DATA BELOW:
"""
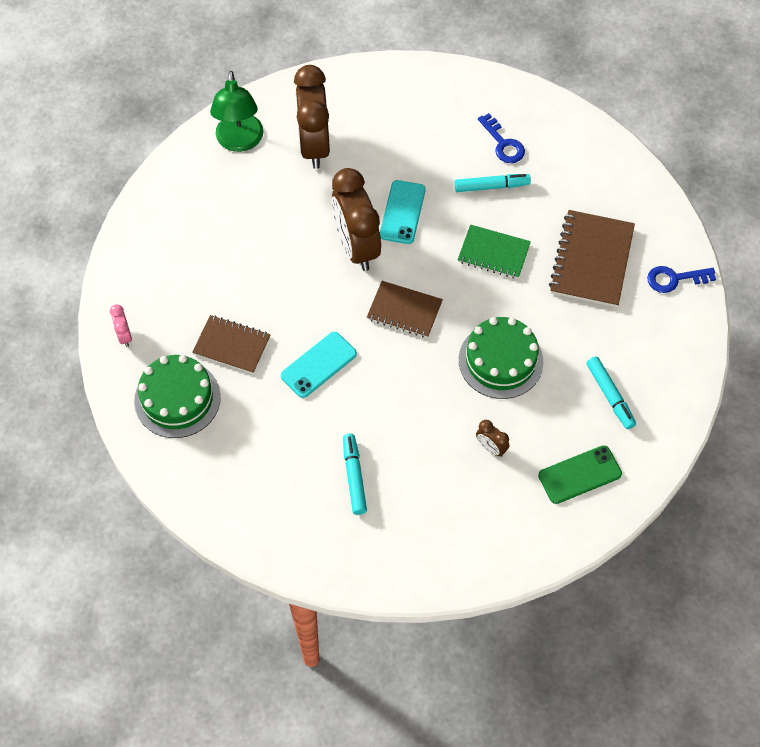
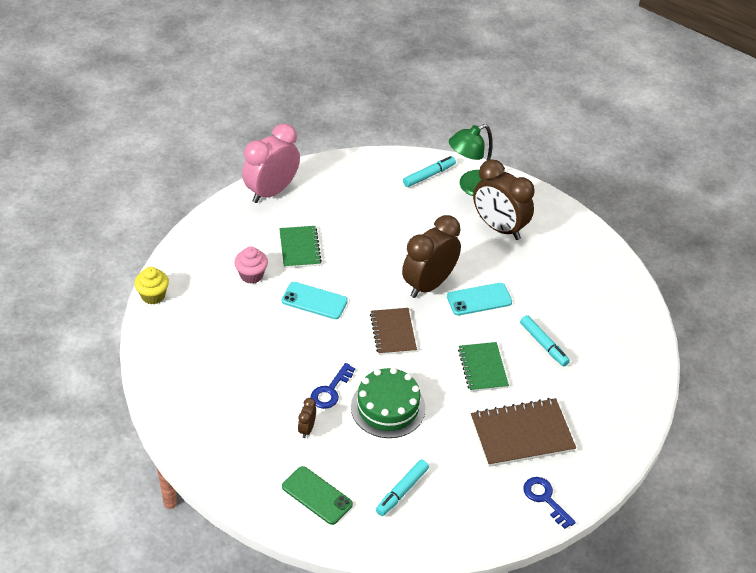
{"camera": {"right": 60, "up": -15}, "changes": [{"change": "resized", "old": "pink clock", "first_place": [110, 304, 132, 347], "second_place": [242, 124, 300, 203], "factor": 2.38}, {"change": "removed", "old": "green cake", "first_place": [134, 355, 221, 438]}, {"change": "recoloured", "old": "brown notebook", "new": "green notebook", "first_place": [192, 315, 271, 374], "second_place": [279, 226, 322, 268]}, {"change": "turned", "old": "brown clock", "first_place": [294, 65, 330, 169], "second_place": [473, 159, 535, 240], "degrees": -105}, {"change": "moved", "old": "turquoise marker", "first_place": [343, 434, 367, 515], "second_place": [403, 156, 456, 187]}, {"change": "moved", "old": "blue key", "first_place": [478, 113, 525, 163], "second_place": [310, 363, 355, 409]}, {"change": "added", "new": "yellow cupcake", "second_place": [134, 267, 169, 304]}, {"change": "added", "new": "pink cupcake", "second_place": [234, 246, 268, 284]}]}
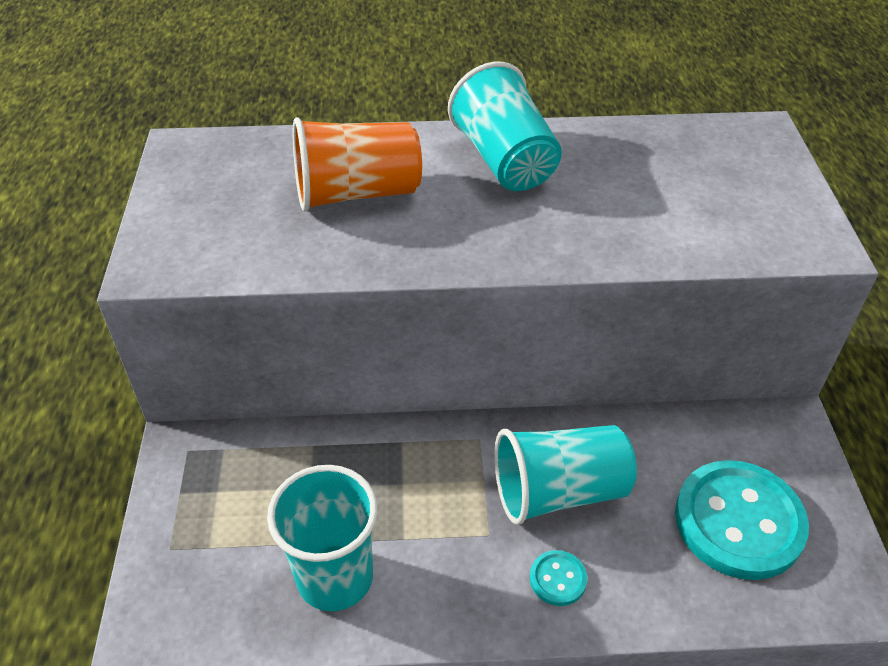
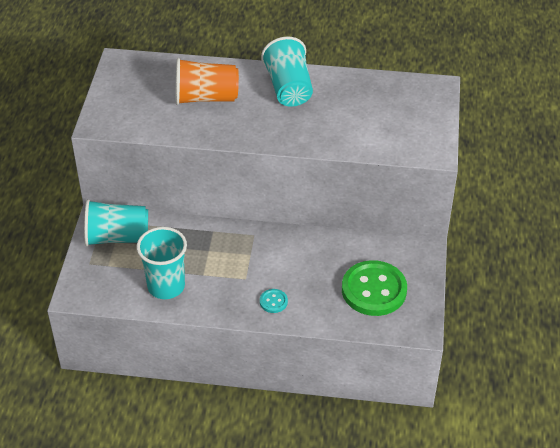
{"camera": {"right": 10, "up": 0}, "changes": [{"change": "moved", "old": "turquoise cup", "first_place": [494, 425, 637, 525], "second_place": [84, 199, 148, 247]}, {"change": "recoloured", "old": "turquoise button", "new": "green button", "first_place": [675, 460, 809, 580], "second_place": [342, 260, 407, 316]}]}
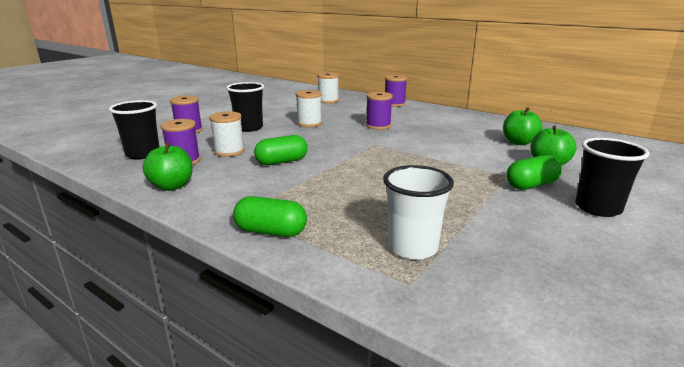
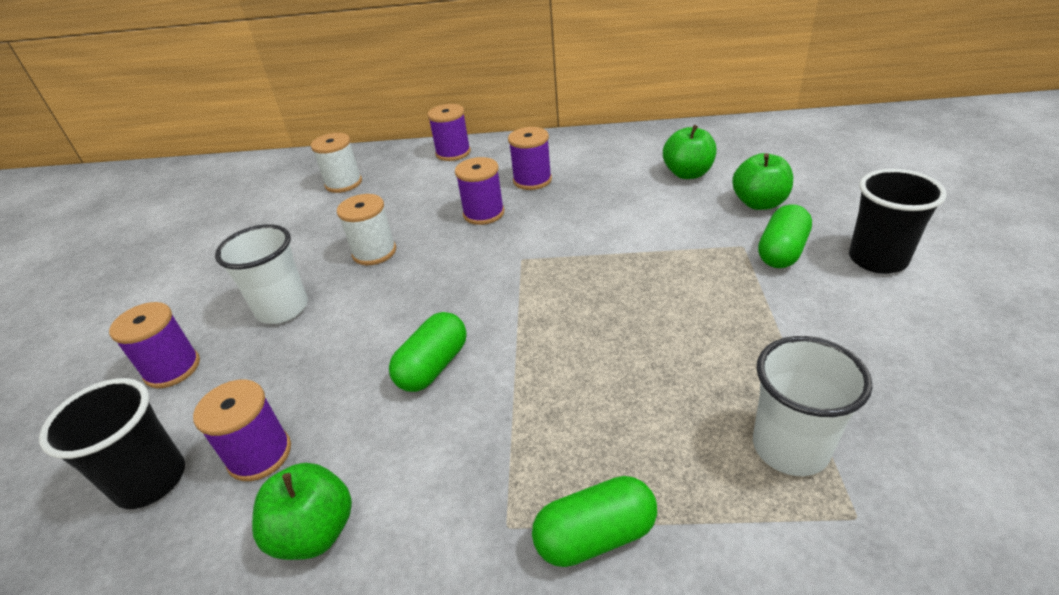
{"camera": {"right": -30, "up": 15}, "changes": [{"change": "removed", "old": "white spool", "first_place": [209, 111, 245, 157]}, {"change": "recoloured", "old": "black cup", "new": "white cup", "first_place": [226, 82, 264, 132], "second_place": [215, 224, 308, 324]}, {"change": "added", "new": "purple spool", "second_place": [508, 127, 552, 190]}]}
"""
ABOUT THIS TASK: For each line above that includes "green", copy the line.

EXERCISE RESPONSE:
{"camera": {"right": 60, "up": -15}, "changes": [{"change": "resized", "old": "pink clock", "first_place": [110, 304, 132, 347], "second_place": [242, 124, 300, 203], "factor": 2.38}, {"change": "removed", "old": "green cake", "first_place": [134, 355, 221, 438]}, {"change": "recoloured", "old": "brown notebook", "new": "green notebook", "first_place": [192, 315, 271, 374], "second_place": [279, 226, 322, 268]}, {"change": "turned", "old": "brown clock", "first_place": [294, 65, 330, 169], "second_place": [473, 159, 535, 240], "degrees": -105}, {"change": "moved", "old": "turquoise marker", "first_place": [343, 434, 367, 515], "second_place": [403, 156, 456, 187]}, {"change": "moved", "old": "blue key", "first_place": [478, 113, 525, 163], "second_place": [310, 363, 355, 409]}, {"change": "added", "new": "yellow cupcake", "second_place": [134, 267, 169, 304]}, {"change": "added", "new": "pink cupcake", "second_place": [234, 246, 268, 284]}]}
{"camera": {"right": 10, "up": 0}, "changes": [{"change": "moved", "old": "turquoise cup", "first_place": [494, 425, 637, 525], "second_place": [84, 199, 148, 247]}, {"change": "recoloured", "old": "turquoise button", "new": "green button", "first_place": [675, 460, 809, 580], "second_place": [342, 260, 407, 316]}]}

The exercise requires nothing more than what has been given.